### DATA FOR THIS TASK
-------

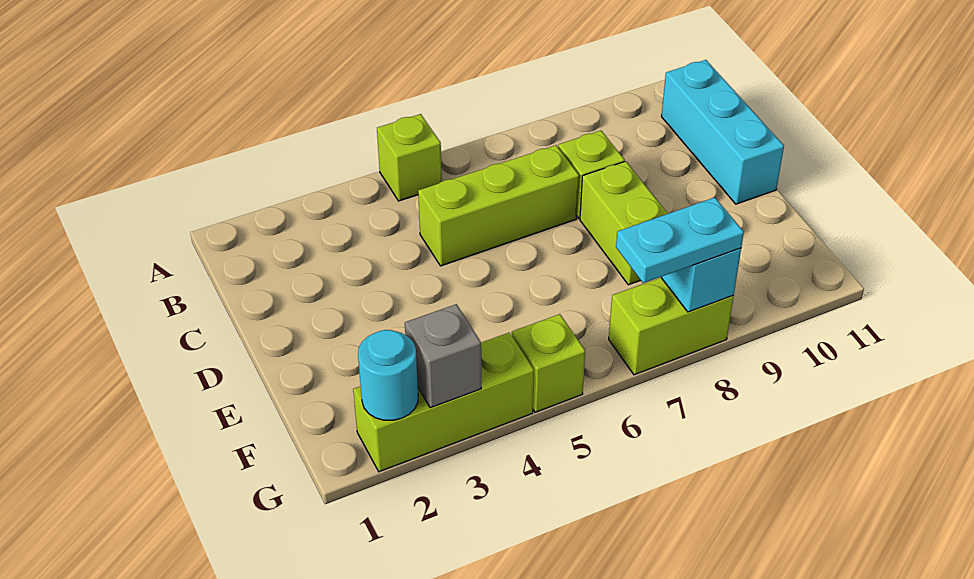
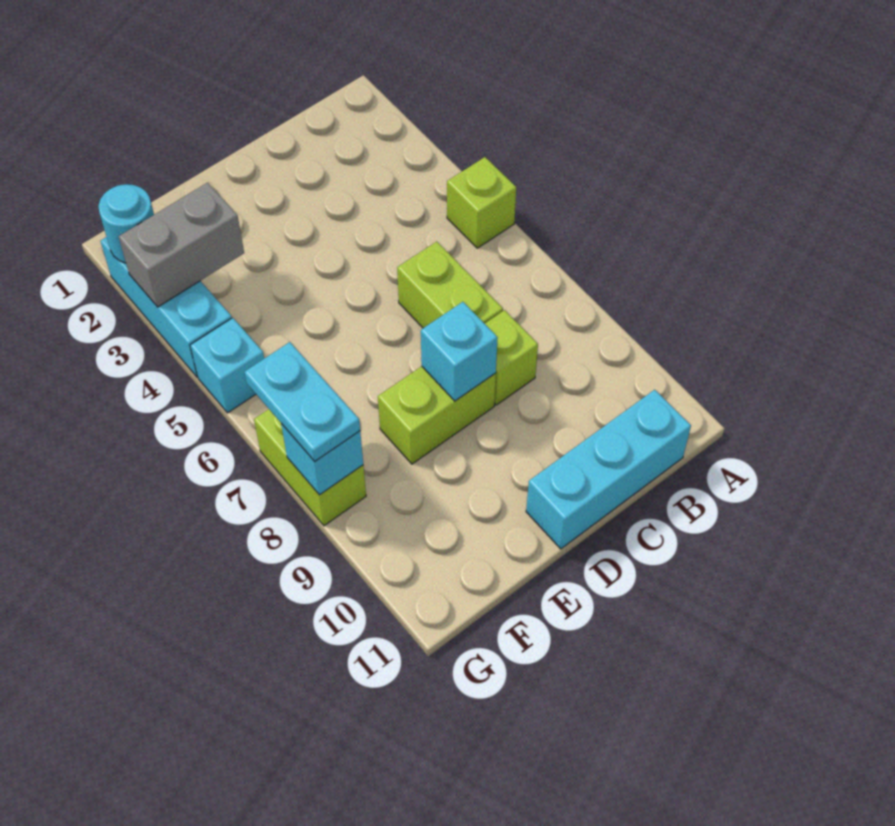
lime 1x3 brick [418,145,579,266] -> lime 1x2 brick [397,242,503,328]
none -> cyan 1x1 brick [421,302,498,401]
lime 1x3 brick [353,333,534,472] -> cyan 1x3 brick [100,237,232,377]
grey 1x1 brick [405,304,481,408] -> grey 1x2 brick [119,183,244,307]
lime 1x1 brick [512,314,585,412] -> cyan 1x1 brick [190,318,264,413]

-------

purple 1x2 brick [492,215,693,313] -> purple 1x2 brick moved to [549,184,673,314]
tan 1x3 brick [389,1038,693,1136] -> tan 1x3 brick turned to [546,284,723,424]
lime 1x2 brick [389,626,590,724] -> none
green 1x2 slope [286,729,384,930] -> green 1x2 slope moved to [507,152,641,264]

-------

### GOAL OF THE EXERCISE
The reply should consist solely of the lines above from the one that has "grey 1x1 brick" through the one that has "lime 1x1 brick", reproduced exactly.

### EXERCISE OUTPUT
grey 1x1 brick [405,304,481,408] -> grey 1x2 brick [119,183,244,307]
lime 1x1 brick [512,314,585,412] -> cyan 1x1 brick [190,318,264,413]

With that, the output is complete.